Brief ->
Select every line containing the word "size" from the material, and copy those lines.

Supplied entries ->
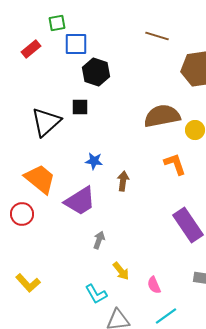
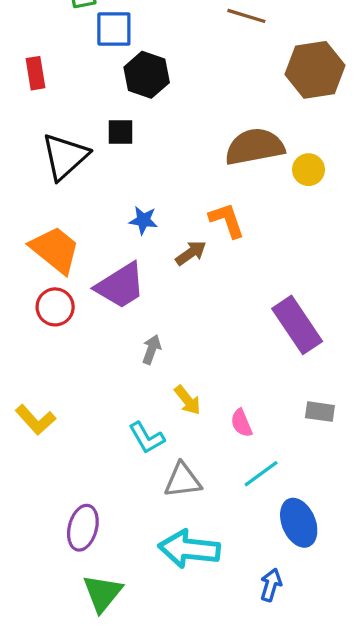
red rectangle: (31, 49) -> (35, 73), moved, turned -60
orange L-shape: (175, 164) -> (227, 220), moved
brown arrow: (123, 181) -> (191, 253), turned 48
red circle: (22, 214) -> (55, 307), moved

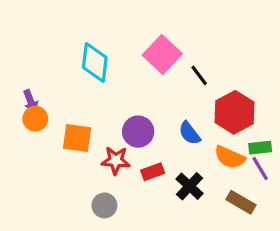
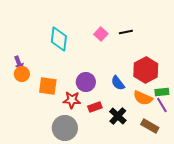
pink square: (162, 54) -> (101, 34), size x0.6
black line: (199, 75) -> (126, 32), moved, turned -64
gray circle: (104, 205) -> (65, 128), size x1.6

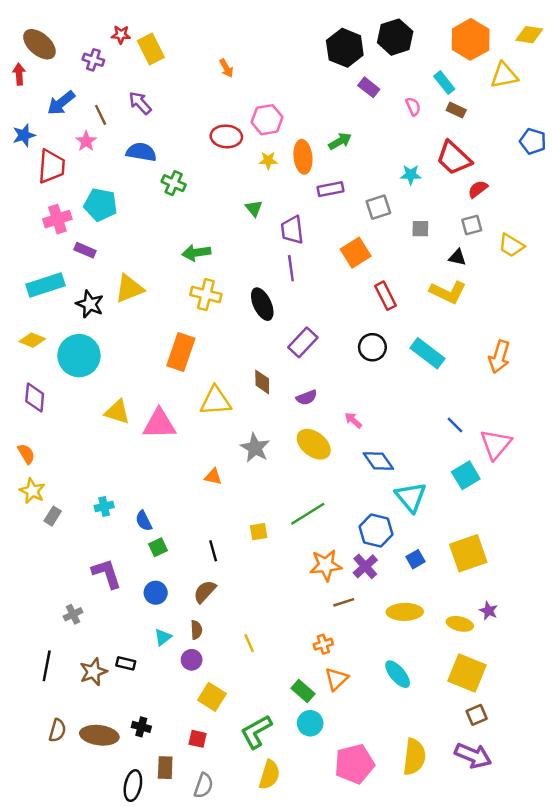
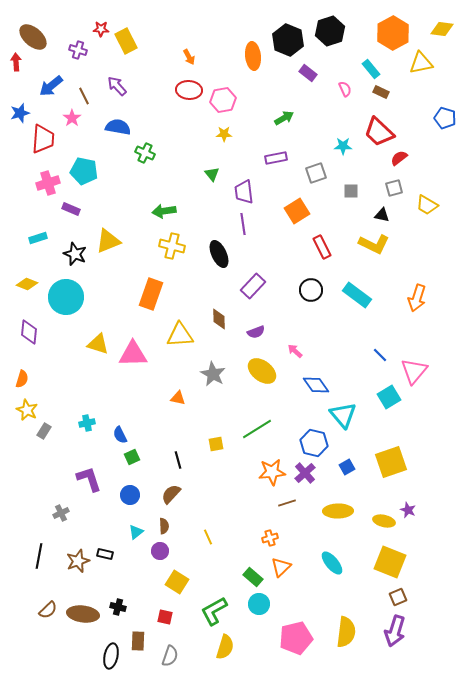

The completed task ->
pink square: (162, 54) -> (101, 34), size x0.6
gray circle: (104, 205) -> (65, 128), size x1.6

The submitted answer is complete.